**Data under study**.

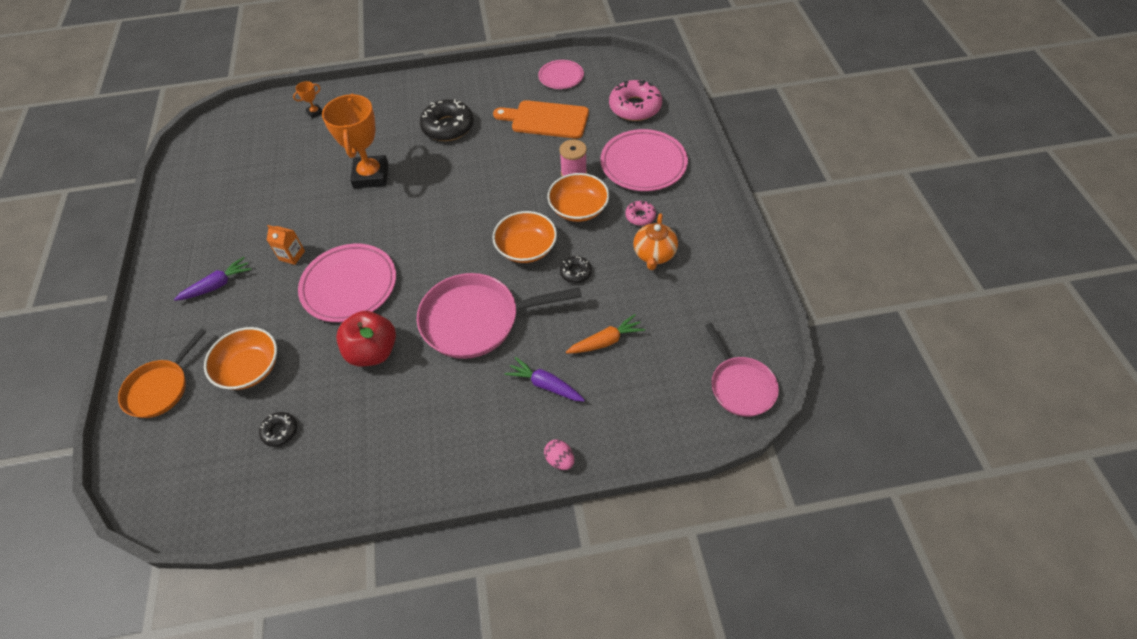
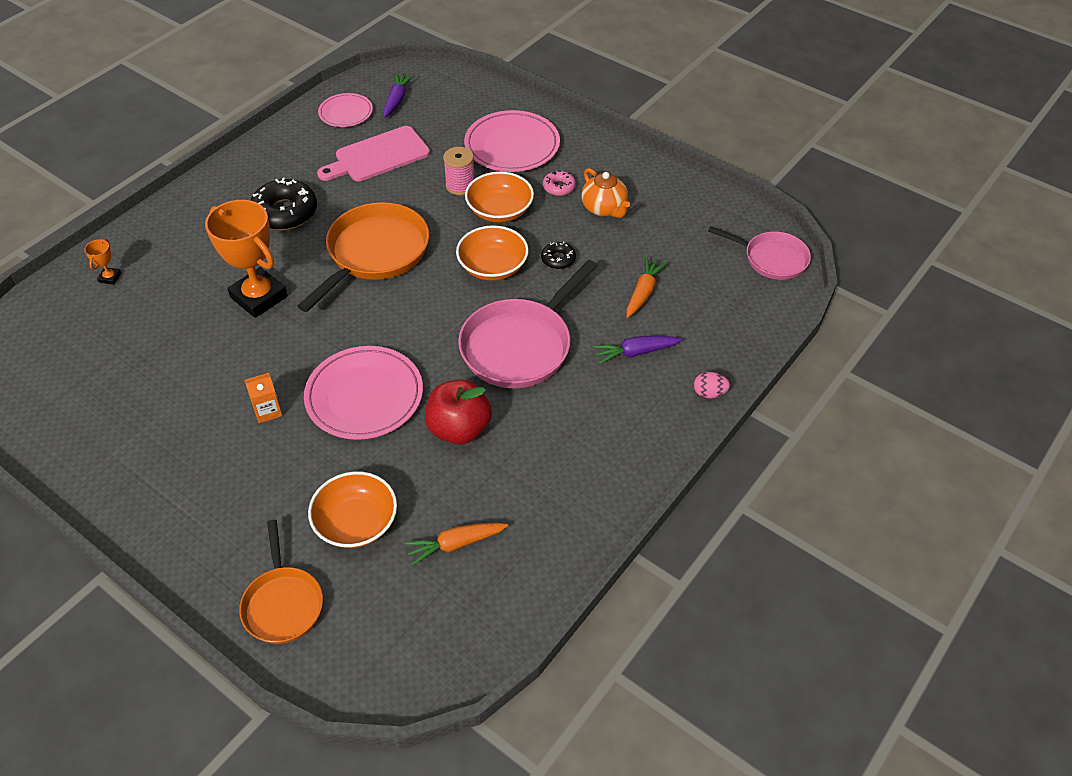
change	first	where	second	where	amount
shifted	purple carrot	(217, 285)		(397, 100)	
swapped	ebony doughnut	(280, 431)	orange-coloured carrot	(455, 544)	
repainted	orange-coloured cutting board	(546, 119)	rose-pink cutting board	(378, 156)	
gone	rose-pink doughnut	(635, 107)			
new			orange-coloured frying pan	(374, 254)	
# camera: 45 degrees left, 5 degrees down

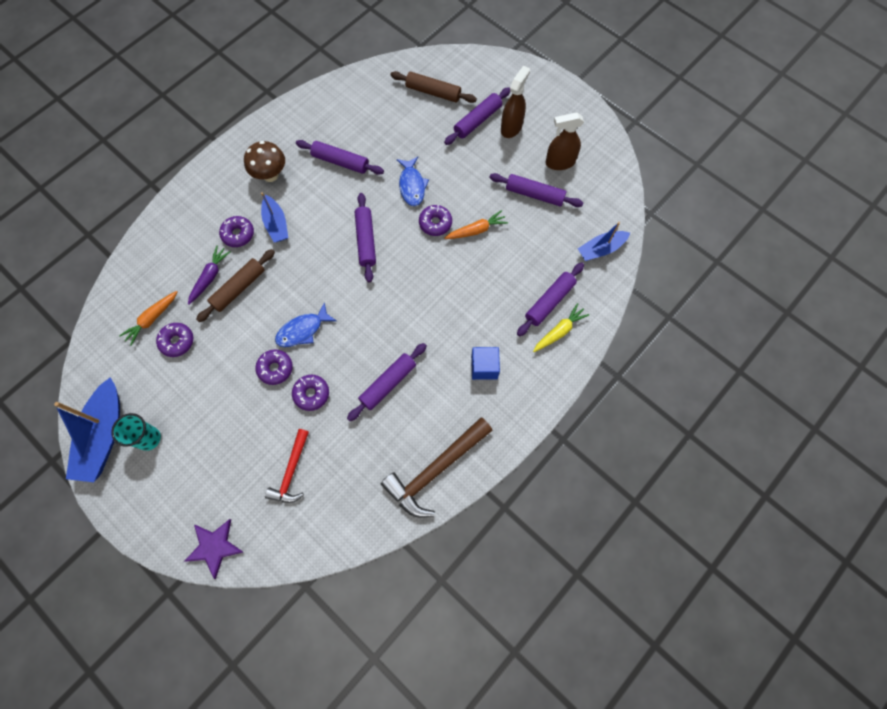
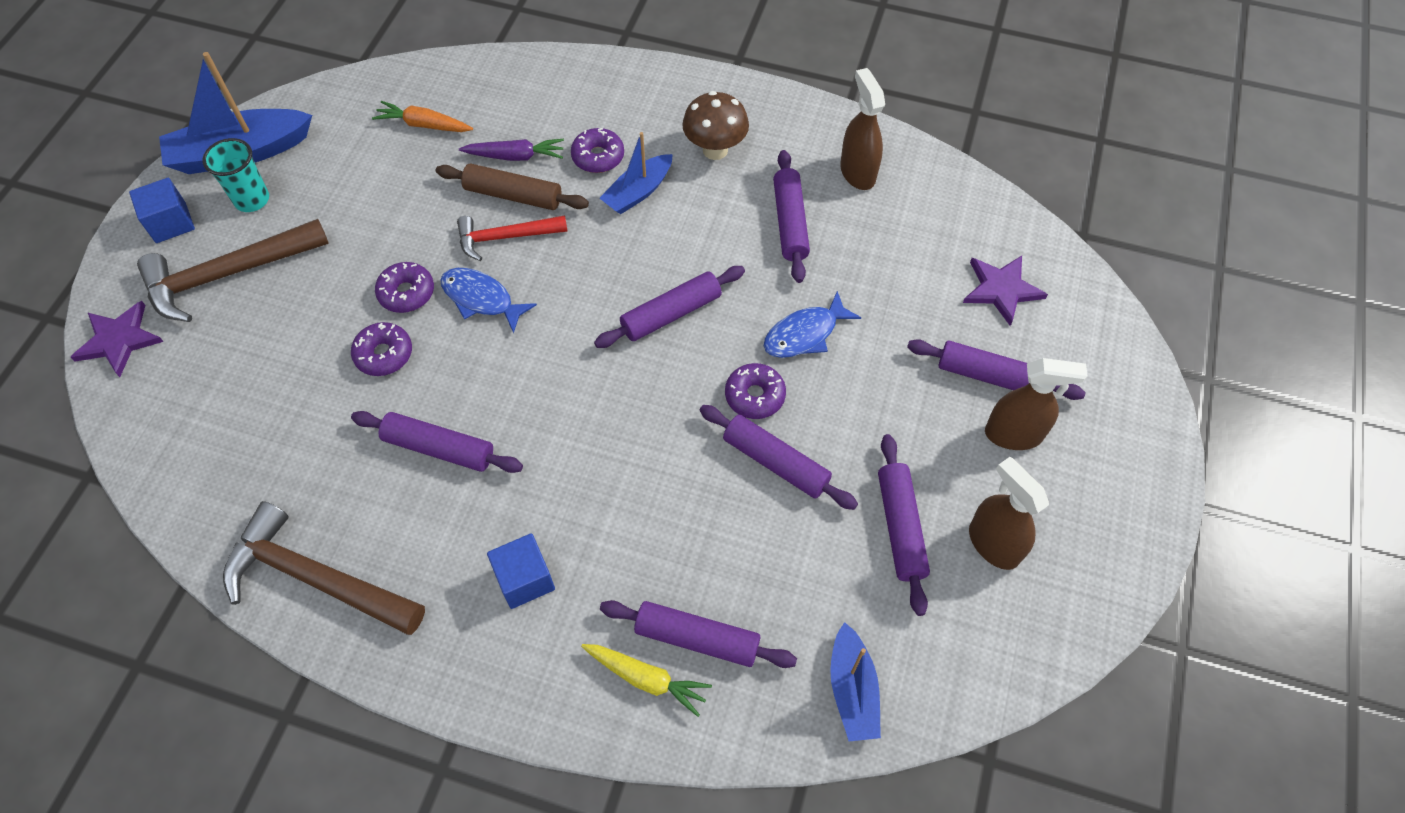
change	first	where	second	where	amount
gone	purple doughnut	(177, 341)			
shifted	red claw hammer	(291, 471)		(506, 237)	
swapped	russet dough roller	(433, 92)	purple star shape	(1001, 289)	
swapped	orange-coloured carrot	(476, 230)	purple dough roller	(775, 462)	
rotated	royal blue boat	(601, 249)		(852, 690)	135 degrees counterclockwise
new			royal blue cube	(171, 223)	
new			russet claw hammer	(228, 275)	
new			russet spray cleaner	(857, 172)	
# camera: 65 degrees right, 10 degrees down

--

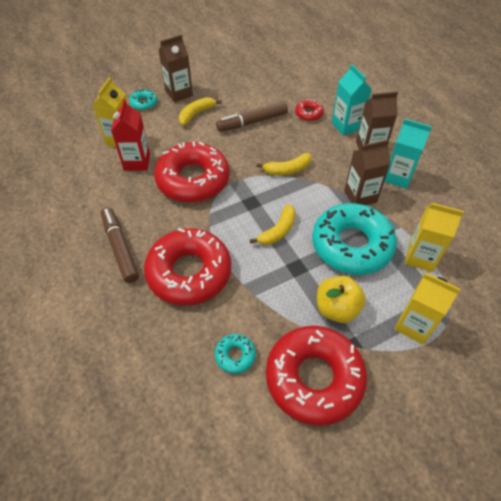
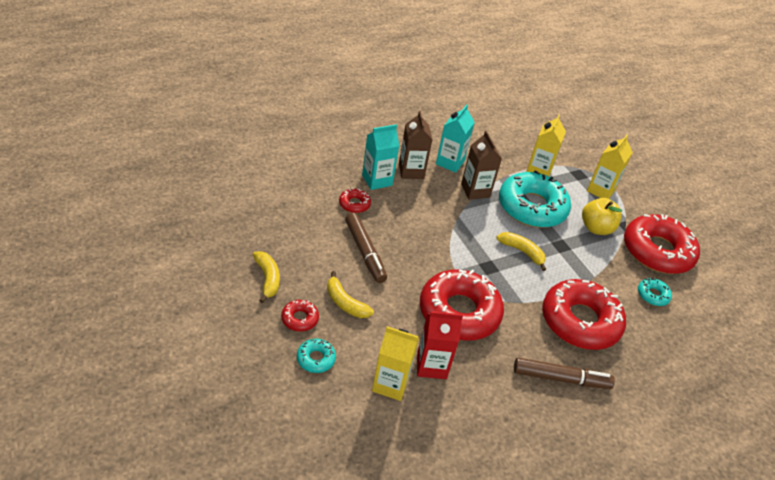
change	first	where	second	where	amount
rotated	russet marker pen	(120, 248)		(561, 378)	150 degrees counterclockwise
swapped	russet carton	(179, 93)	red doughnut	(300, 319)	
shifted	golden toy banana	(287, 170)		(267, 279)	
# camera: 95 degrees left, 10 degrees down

**Task brief**. The task calls for all lines in the entries that hold "pink".

**Reply**.
repainted	orange-coloured cutting board	(546, 119)	rose-pink cutting board	(378, 156)	
gone	rose-pink doughnut	(635, 107)			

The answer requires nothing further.